Required action:
Word for word, set down every line of the entries below from the line with "green 1x2 brick [207,409,312,490]" to the line with "none -> cyan 1x1 plate [451,238,522,307]", including both, and no other line.

Before-and-after object lists:
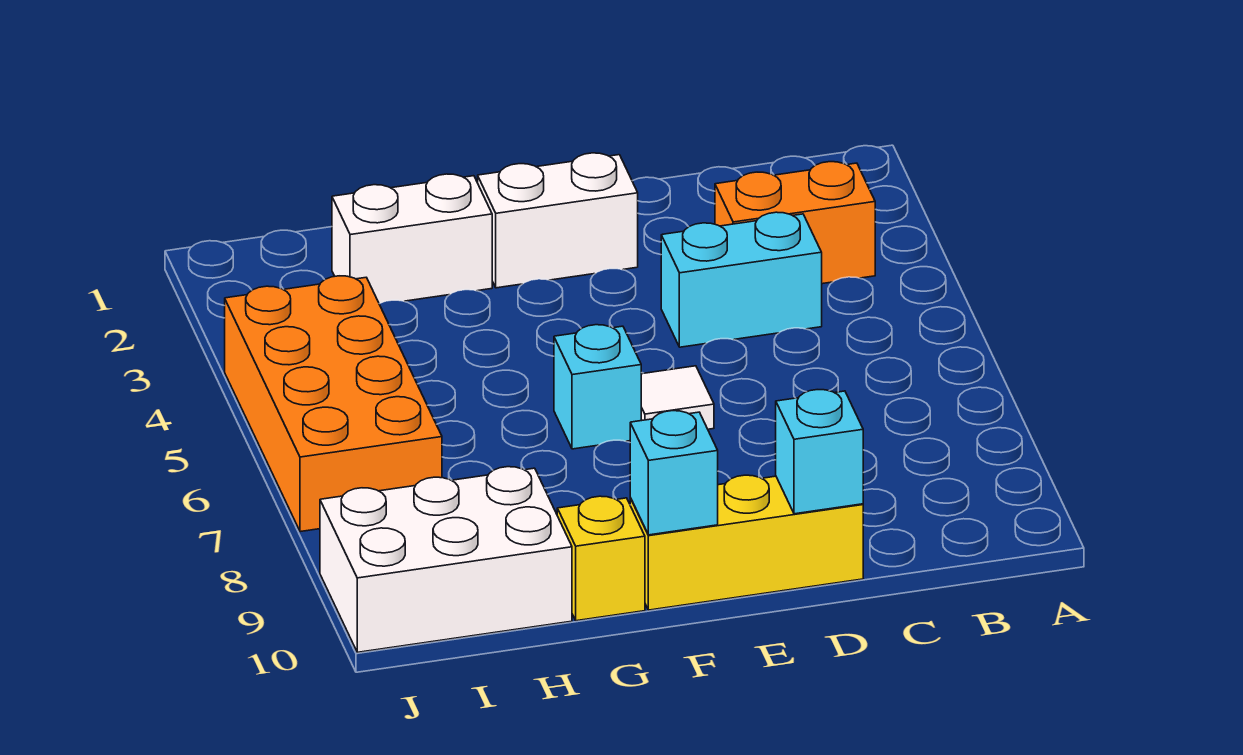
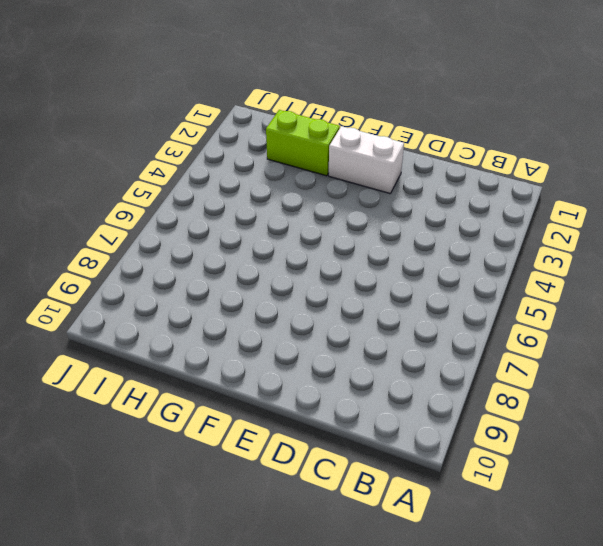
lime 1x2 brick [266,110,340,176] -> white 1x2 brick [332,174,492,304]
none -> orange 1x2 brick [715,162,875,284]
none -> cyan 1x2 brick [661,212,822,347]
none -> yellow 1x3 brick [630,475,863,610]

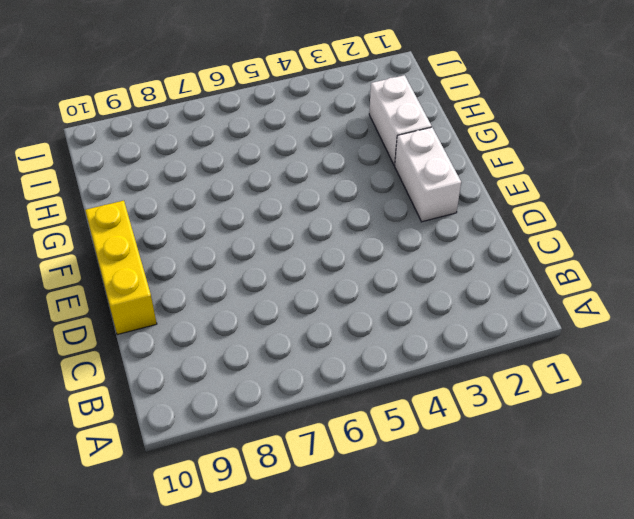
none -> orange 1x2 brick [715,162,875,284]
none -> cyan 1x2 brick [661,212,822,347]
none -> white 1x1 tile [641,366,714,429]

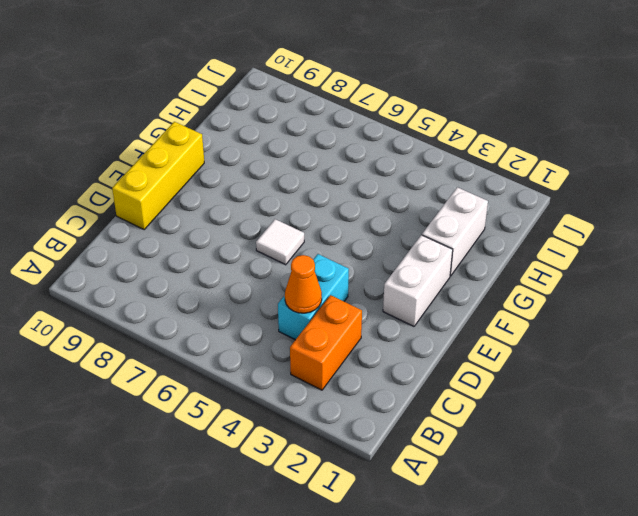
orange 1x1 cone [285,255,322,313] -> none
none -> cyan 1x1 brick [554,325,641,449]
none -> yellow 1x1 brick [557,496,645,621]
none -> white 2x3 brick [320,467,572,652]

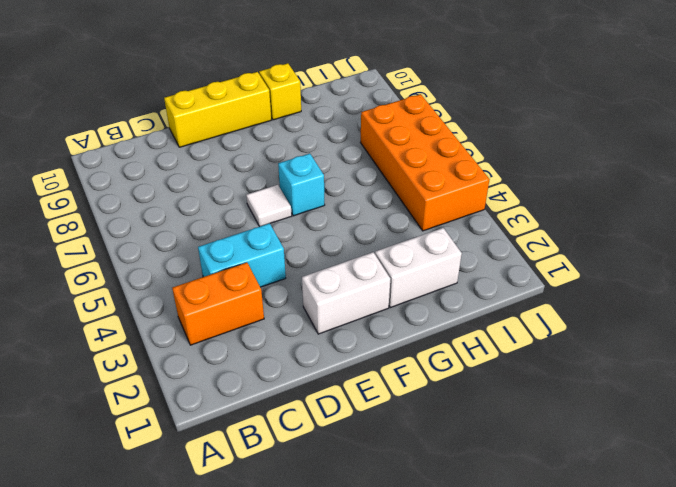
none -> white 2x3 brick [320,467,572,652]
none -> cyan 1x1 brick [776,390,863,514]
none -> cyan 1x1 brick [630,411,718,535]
---
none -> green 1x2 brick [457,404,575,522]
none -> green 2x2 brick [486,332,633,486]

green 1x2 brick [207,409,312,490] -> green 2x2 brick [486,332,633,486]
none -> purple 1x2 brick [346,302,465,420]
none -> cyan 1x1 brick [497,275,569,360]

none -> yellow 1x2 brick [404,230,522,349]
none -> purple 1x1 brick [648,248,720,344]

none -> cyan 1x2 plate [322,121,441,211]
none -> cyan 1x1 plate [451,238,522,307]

The answer:
green 1x2 brick [207,409,312,490] -> green 2x2 brick [486,332,633,486]
none -> purple 1x2 brick [346,302,465,420]
none -> cyan 1x1 brick [497,275,569,360]

none -> yellow 1x2 brick [404,230,522,349]
none -> purple 1x1 brick [648,248,720,344]

none -> cyan 1x2 plate [322,121,441,211]
none -> cyan 1x1 plate [451,238,522,307]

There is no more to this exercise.